## Exercise directions:
From the line with "camera: 20 degrees left, 5 degrees up" to the line with "(767, 345) = (637, 202): grey", retype every line exactly, including those two, and leave out the rest of the data below.

## Dataset extract:
■ ■ ■ ■

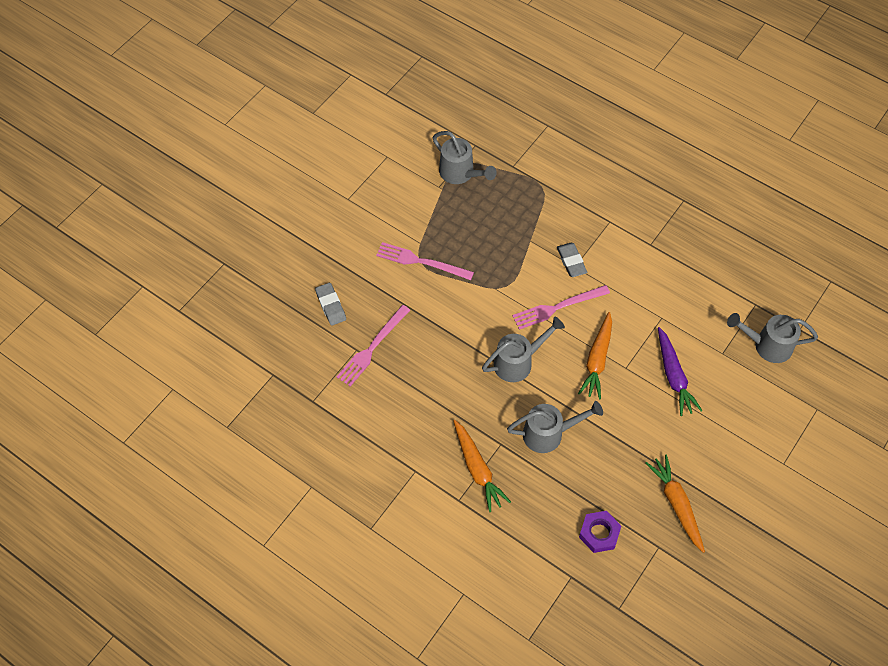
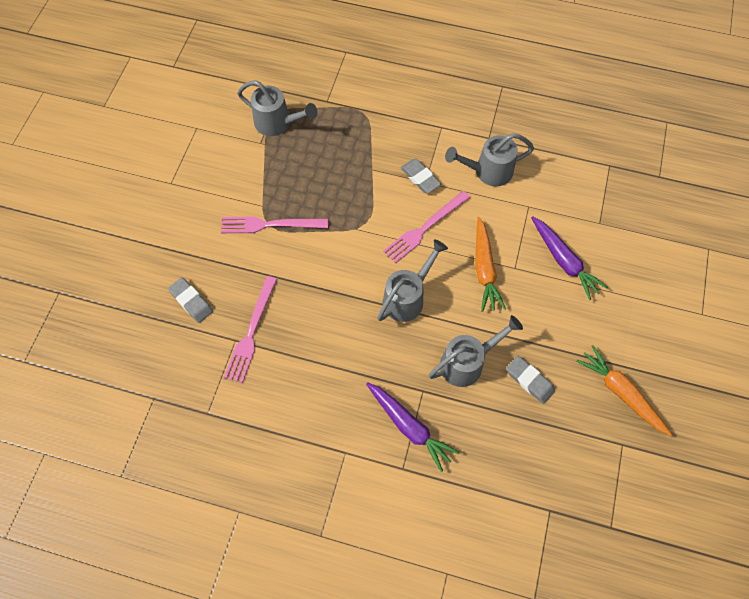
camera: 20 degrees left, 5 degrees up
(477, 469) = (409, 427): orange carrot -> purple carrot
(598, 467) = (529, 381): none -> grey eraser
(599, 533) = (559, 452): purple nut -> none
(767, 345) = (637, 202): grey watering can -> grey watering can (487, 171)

■ ■ ■ ■

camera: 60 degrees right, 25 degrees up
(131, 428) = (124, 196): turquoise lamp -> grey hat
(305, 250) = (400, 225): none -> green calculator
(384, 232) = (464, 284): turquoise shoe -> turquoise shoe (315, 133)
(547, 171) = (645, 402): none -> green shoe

■ ■ ■ ■

## Solution for this task:
camera: 20 degrees left, 5 degrees up
(477, 469) = (409, 427): orange carrot -> purple carrot
(598, 467) = (529, 381): none -> grey eraser
(599, 533) = (559, 452): purple nut -> none
(767, 345) = (637, 202): grey watering can -> grey watering can (487, 171)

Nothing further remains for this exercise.